# Activity
Copy every record below exactly as written, but leave out the pictures.

Collected data
▼

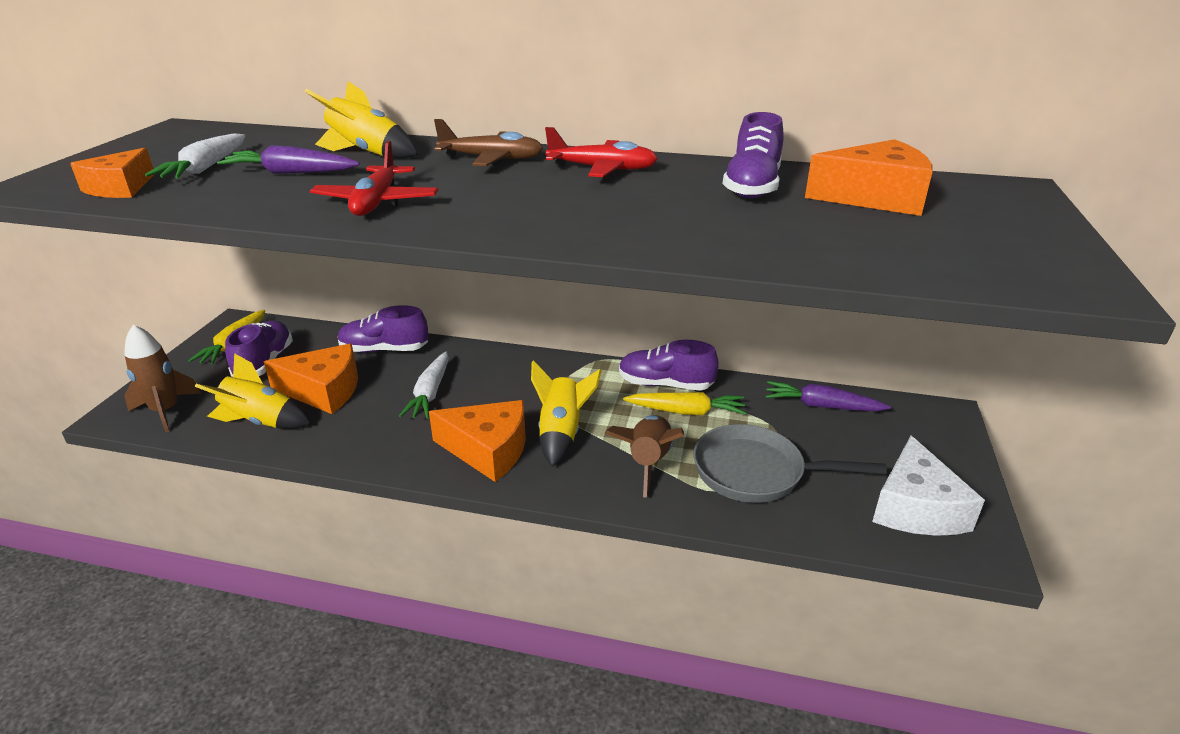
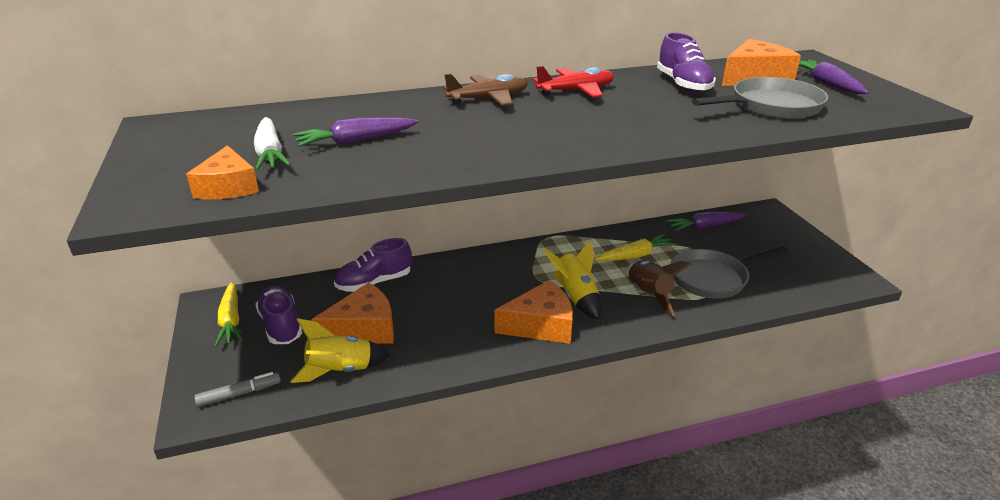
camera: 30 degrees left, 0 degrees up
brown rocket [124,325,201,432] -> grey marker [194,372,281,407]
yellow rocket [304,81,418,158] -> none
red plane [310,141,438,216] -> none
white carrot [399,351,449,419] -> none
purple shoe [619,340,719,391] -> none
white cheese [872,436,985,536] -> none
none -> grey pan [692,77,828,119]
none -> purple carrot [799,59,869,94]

▲

# Task response
camera: 30 degrees left, 0 degrees up
brown rocket [124,325,201,432] -> grey marker [194,372,281,407]
yellow rocket [304,81,418,158] -> none
red plane [310,141,438,216] -> none
white carrot [399,351,449,419] -> none
purple shoe [619,340,719,391] -> none
white cheese [872,436,985,536] -> none
none -> grey pan [692,77,828,119]
none -> purple carrot [799,59,869,94]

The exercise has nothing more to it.